▶ **WHAT NEEDS TO BE DONE**: The entries below contain a line with "green 1x1 round brick [324,248,353,293]" and a line with "cyan 1x1 round brick [399,359,430,405]". Retype exactly everything from the first down to the second, both included, and nothing else.

▶ **ENTRIES SHOWN**:
= Beginning of Section =

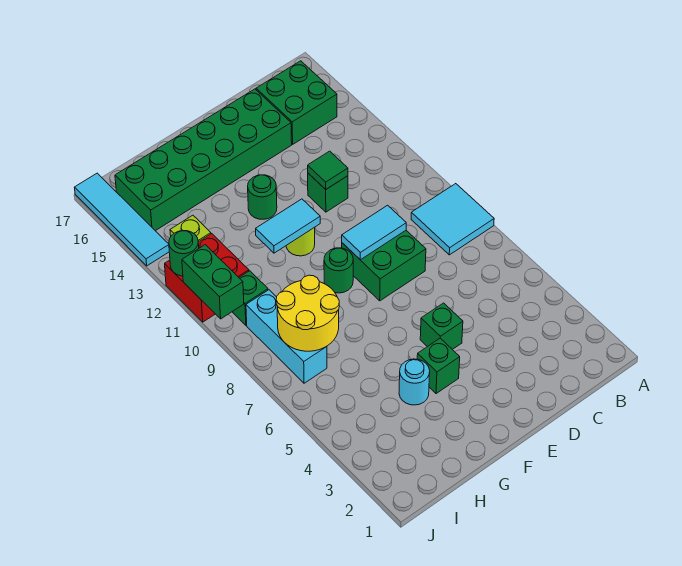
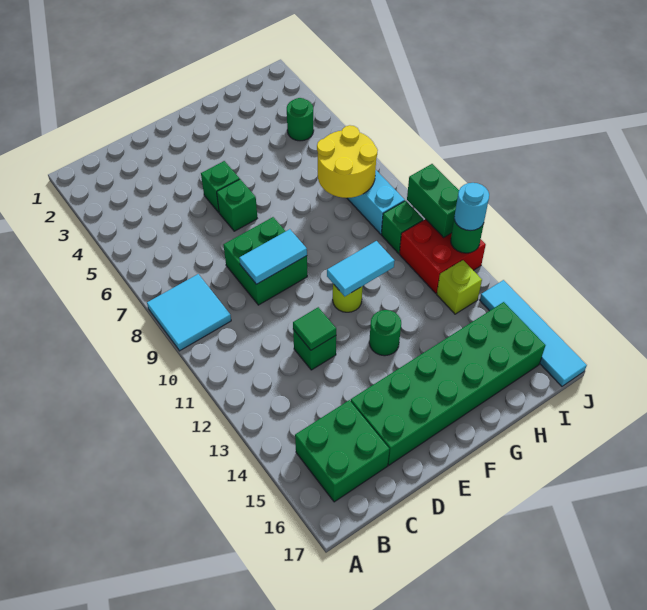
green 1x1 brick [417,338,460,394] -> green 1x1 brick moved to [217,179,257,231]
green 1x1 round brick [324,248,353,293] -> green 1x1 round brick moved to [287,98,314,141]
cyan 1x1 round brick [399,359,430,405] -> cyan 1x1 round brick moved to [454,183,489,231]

= End of Section =
= Beginning of Section =

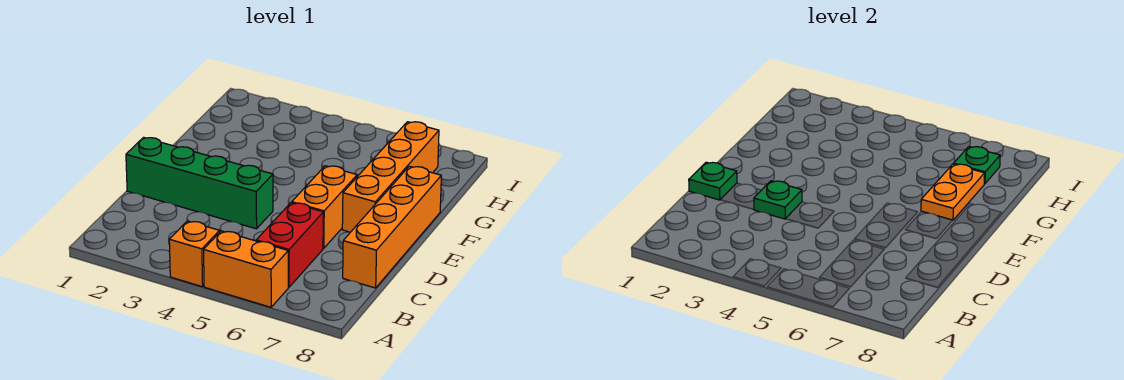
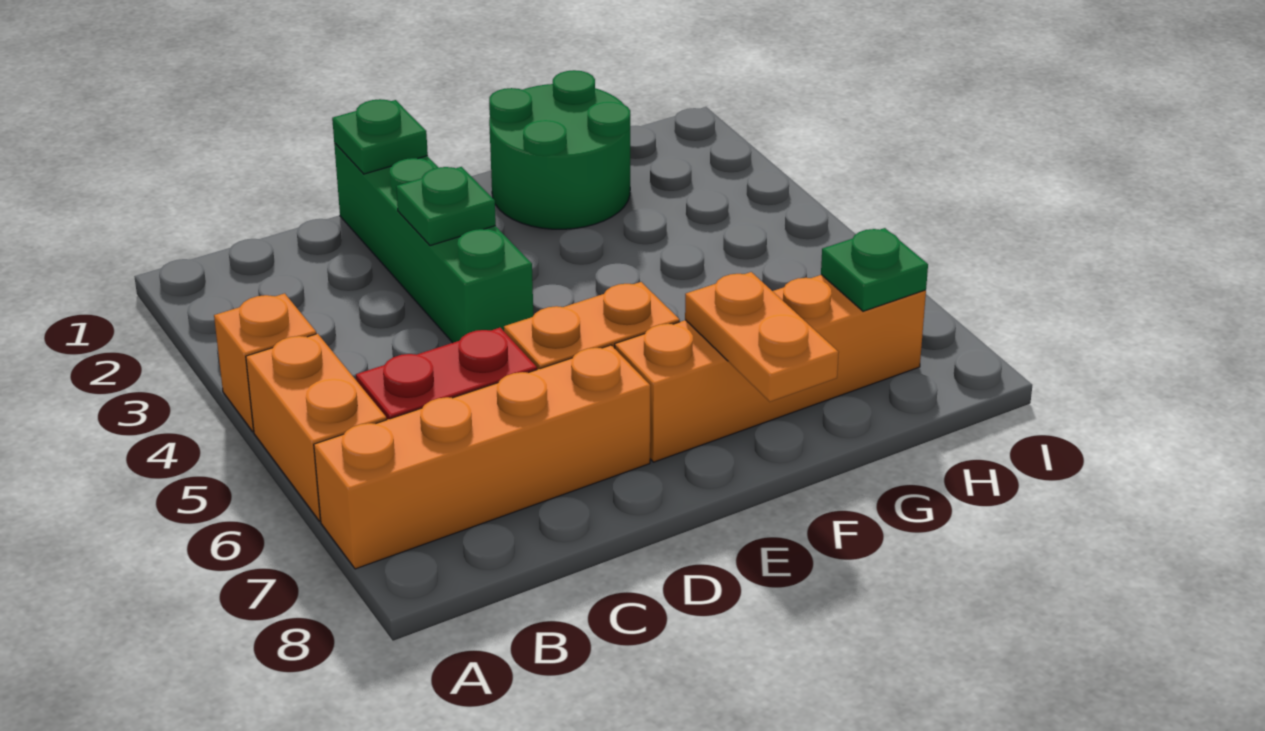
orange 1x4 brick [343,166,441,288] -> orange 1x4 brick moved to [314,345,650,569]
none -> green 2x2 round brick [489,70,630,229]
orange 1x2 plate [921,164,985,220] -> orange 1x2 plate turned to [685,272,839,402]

= End of Section =

▶ **RESPONSE TO THE EXERCISE**:
green 1x1 round brick [324,248,353,293] -> green 1x1 round brick moved to [287,98,314,141]
cyan 1x1 round brick [399,359,430,405] -> cyan 1x1 round brick moved to [454,183,489,231]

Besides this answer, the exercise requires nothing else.